■ **Problem description**: Go through the data that follows and restate each line exactly as it reads.

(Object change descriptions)
........
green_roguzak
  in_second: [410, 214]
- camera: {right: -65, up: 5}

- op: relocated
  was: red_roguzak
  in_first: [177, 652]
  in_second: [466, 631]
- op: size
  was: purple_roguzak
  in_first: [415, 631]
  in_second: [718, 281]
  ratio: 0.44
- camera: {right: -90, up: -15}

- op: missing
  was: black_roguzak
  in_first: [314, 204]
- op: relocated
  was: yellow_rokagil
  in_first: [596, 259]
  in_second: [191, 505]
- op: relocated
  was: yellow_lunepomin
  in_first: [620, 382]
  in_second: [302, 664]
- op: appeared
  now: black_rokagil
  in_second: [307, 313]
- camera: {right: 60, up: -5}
........
■ **Written solution**:
green_roguzak
  in_second: [410, 214]
- camera: {right: -65, up: 5}

- op: relocated
  was: red_roguzak
  in_first: [177, 652]
  in_second: [466, 631]
- op: size
  was: purple_roguzak
  in_first: [415, 631]
  in_second: [718, 281]
  ratio: 0.44
- camera: {right: -90, up: -15}

- op: missing
  was: black_roguzak
  in_first: [314, 204]
- op: relocated
  was: yellow_rokagil
  in_first: [596, 259]
  in_second: [191, 505]
- op: relocated
  was: yellow_lunepomin
  in_first: [620, 382]
  in_second: [302, 664]
- op: appeared
  now: black_rokagil
  in_second: [307, 313]
- camera: {right: 60, up: -5}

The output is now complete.